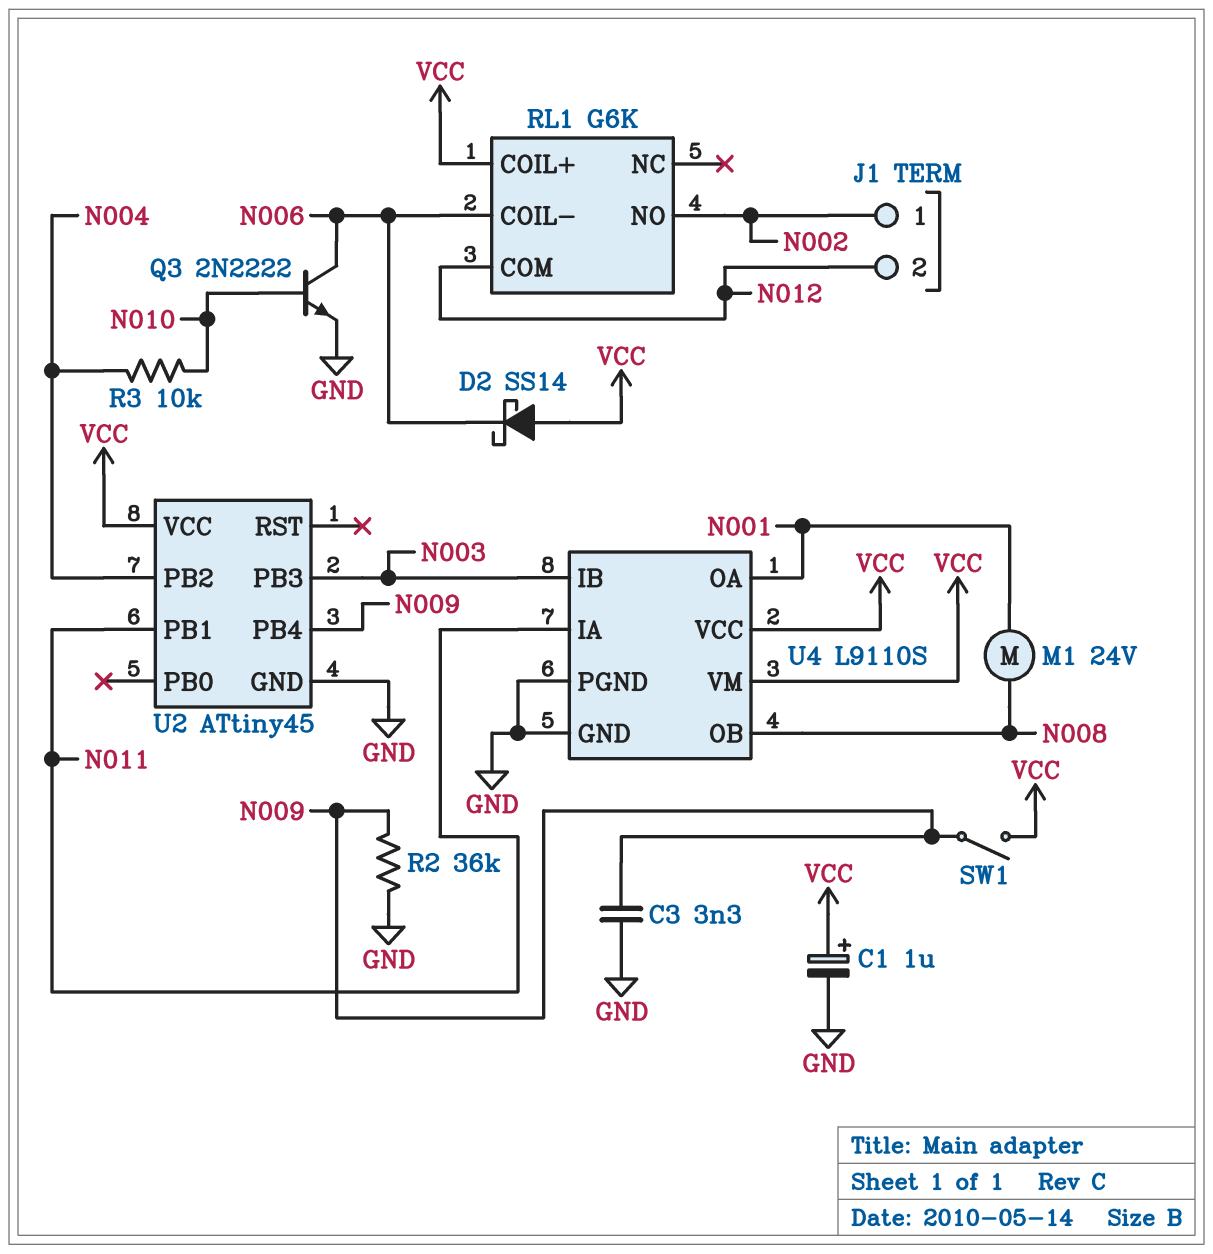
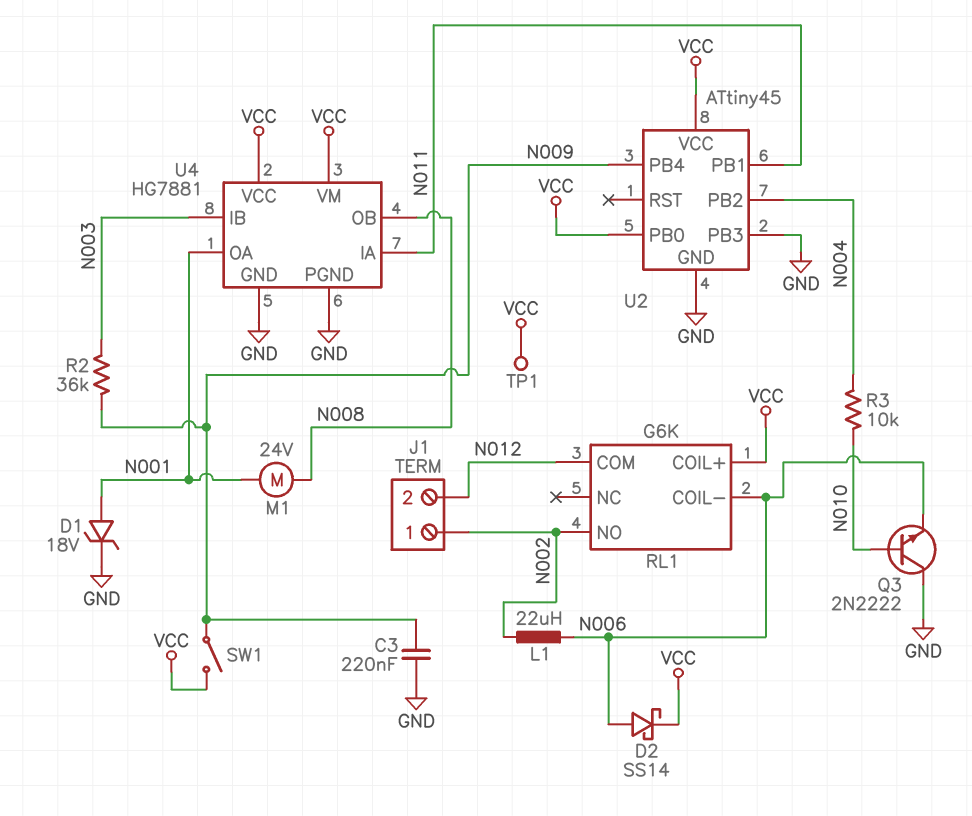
C1: 1uF (plus VCC, minus GND) -> none
C3: 3.3nF (GND, N009) -> 220nF (GND, N009)
D1: none -> zener 18V (A N001, K GND)
D2: schottky SS14 (A VCC, K N006) -> schottky SS14 (A N006, K VCC)
L1: none -> 22uH (N002, N006)
Q3: NPN 2N2222 (B N010, C N006, E GND) -> NPN 2N2222 (B N010, C GND, E N006)
R2: 36k (GND, N009) -> 36k (N003, N009)
TP1: none -> test point (VCC)
U2 pin PB0: none -> VCC
U2 pin PB3: N003 -> GND
U4: L9110S -> HG7881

++++++

◆ Task description: A faithful copy of every entry is needed, omitting each image.

◆ Written response:
C1: 1uF (plus VCC, minus GND) -> none
C3: 3.3nF (GND, N009) -> 220nF (GND, N009)
D1: none -> zener 18V (A N001, K GND)
D2: schottky SS14 (A VCC, K N006) -> schottky SS14 (A N006, K VCC)
L1: none -> 22uH (N002, N006)
Q3: NPN 2N2222 (B N010, C N006, E GND) -> NPN 2N2222 (B N010, C GND, E N006)
R2: 36k (GND, N009) -> 36k (N003, N009)
TP1: none -> test point (VCC)
U2 pin PB0: none -> VCC
U2 pin PB3: N003 -> GND
U4: L9110S -> HG7881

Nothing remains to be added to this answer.